[Image sequences with shape edits]
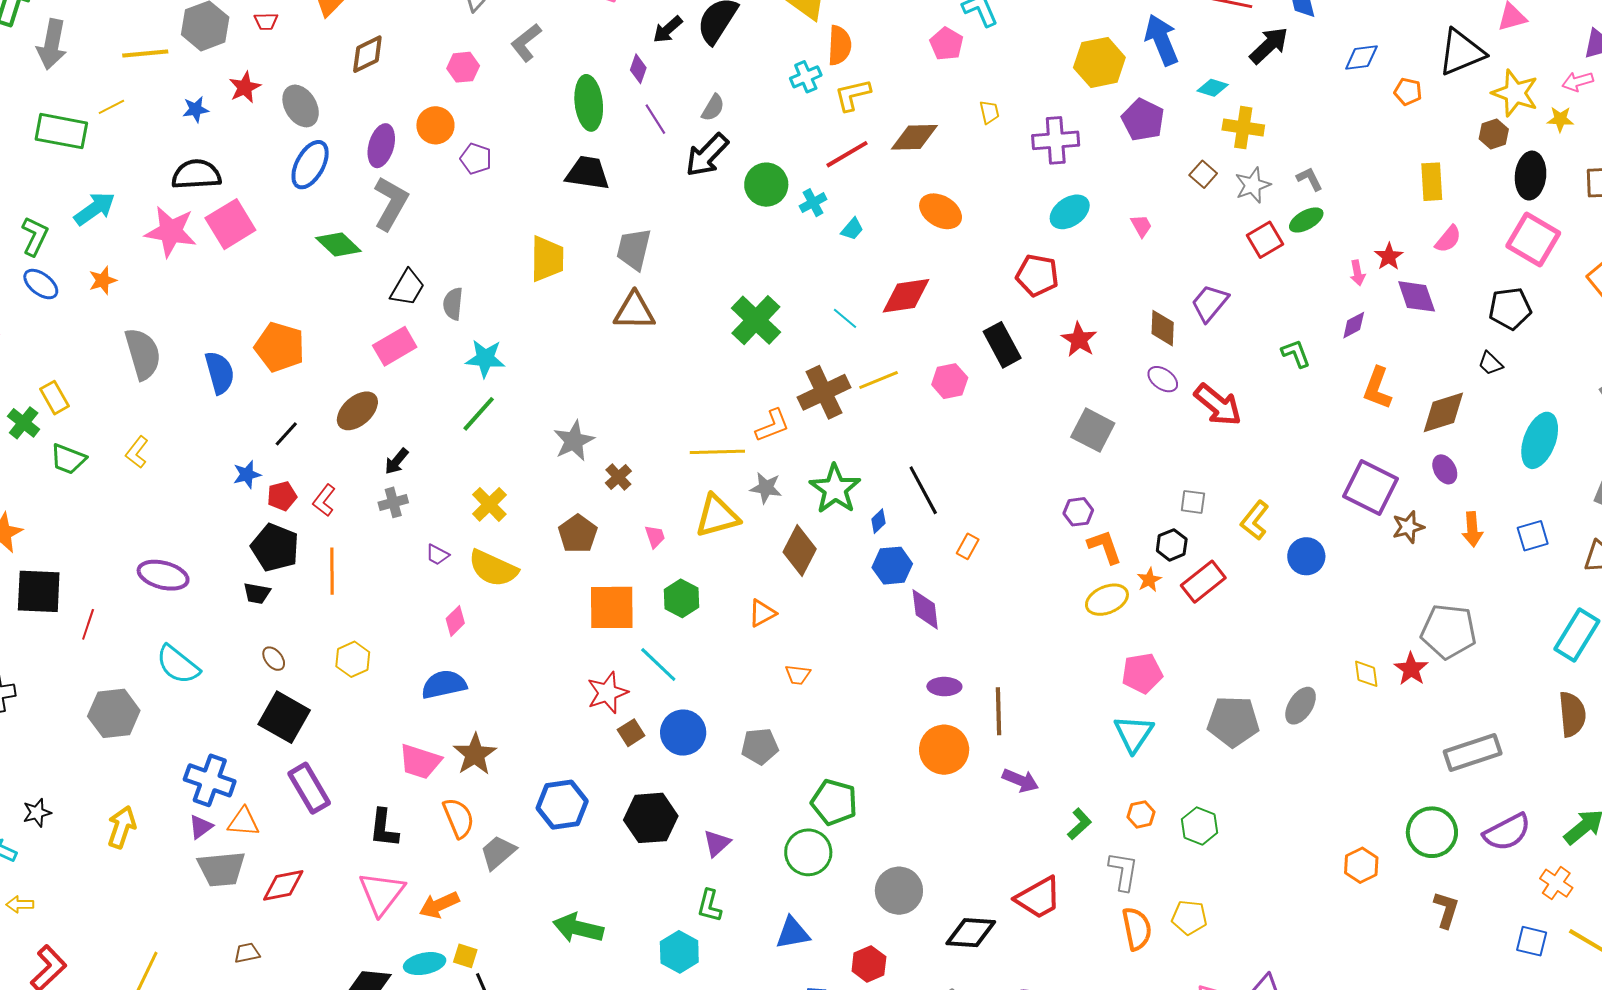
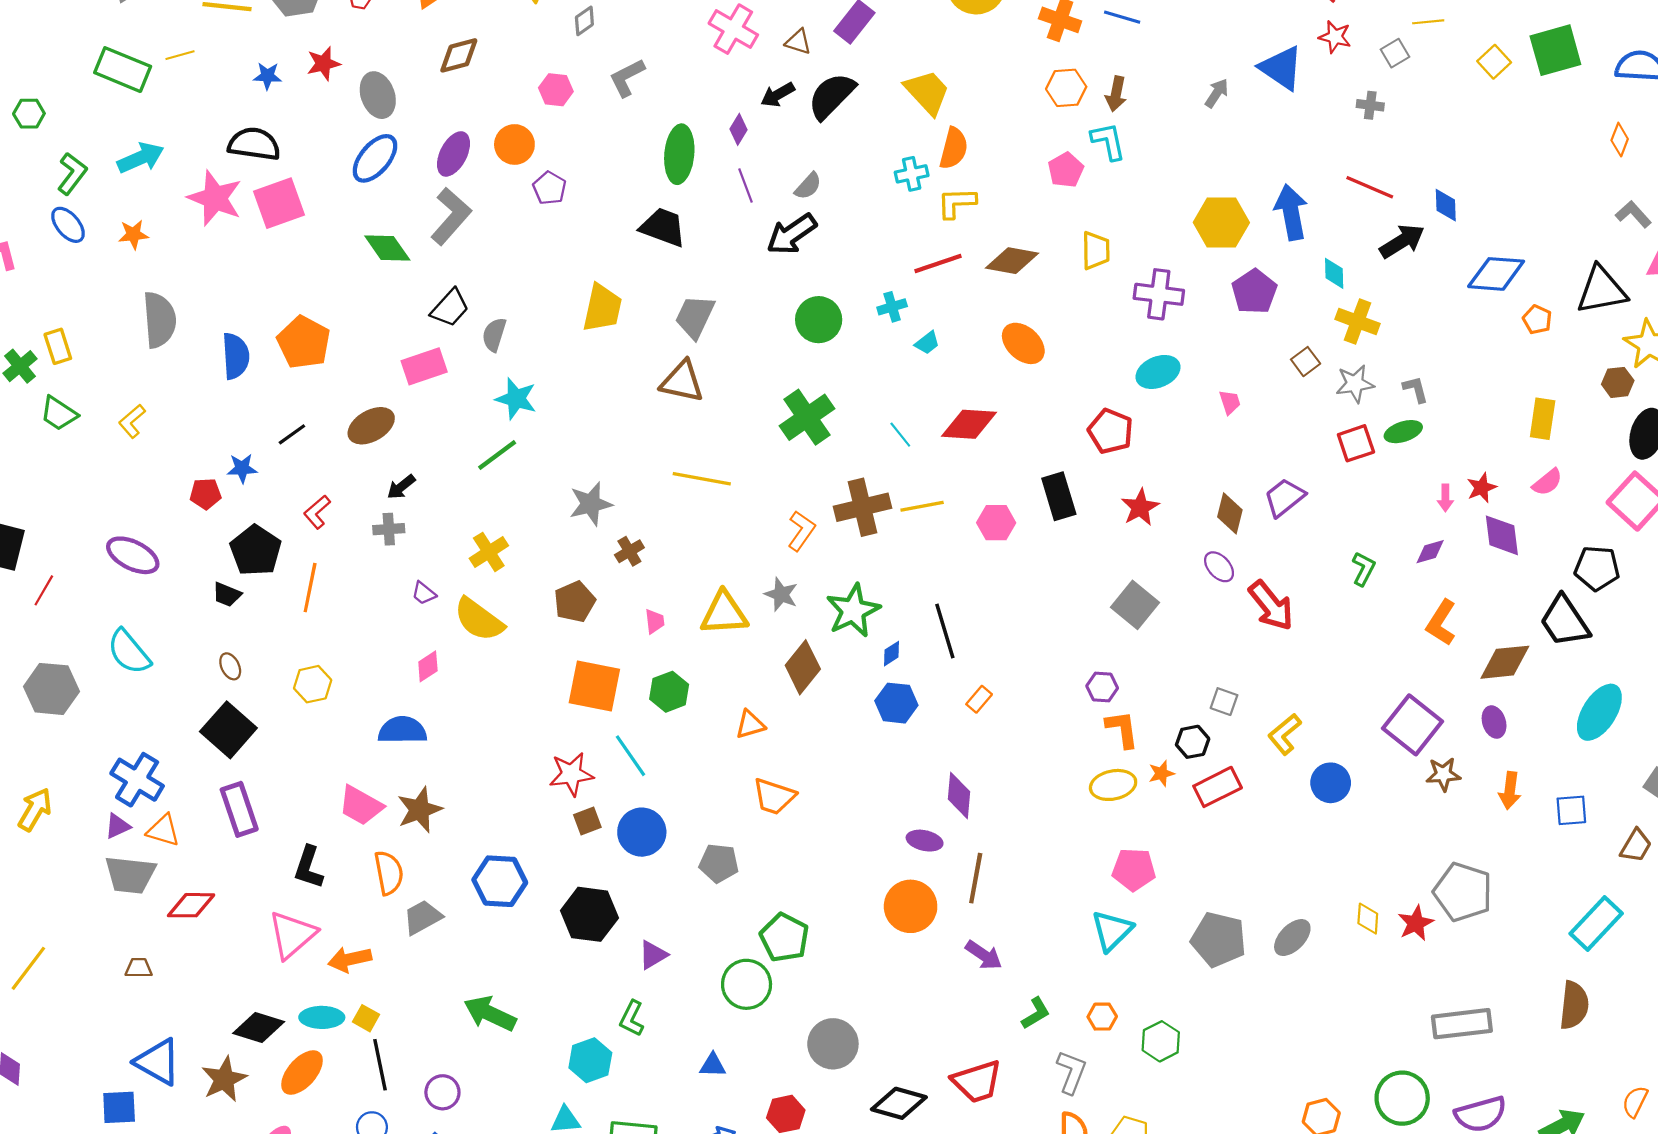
blue diamond: (1361, 58) -> (1496, 274), size x1.5
cyan diamond: (1213, 88) -> (1334, 273), turned 60
yellow trapezoid: (989, 112) -> (1096, 250), size x1.5
green circle: (766, 185) -> (819, 320), moved
green L-shape: (1296, 354) -> (1364, 569), turned 36
black trapezoid: (1490, 363) -> (1565, 621), size x2.0
orange L-shape: (772, 426) -> (801, 531), turned -45
yellow line: (717, 452) -> (702, 479), moved
red pentagon: (282, 496) -> (206, 494), moved
purple diamond: (925, 609) -> (959, 795), moved
orange trapezoid: (798, 675) -> (774, 796), size x1.6
blue triangle: (793, 933) -> (713, 1065), size x0.7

» **Requirement**
Quote the records in full and exactly; skip any image.

» **Exercise output**
blue diamond: (1361, 58) -> (1496, 274), size x1.5
cyan diamond: (1213, 88) -> (1334, 273), turned 60
yellow trapezoid: (989, 112) -> (1096, 250), size x1.5
green circle: (766, 185) -> (819, 320), moved
green L-shape: (1296, 354) -> (1364, 569), turned 36
black trapezoid: (1490, 363) -> (1565, 621), size x2.0
orange L-shape: (772, 426) -> (801, 531), turned -45
yellow line: (717, 452) -> (702, 479), moved
red pentagon: (282, 496) -> (206, 494), moved
purple diamond: (925, 609) -> (959, 795), moved
orange trapezoid: (798, 675) -> (774, 796), size x1.6
blue triangle: (793, 933) -> (713, 1065), size x0.7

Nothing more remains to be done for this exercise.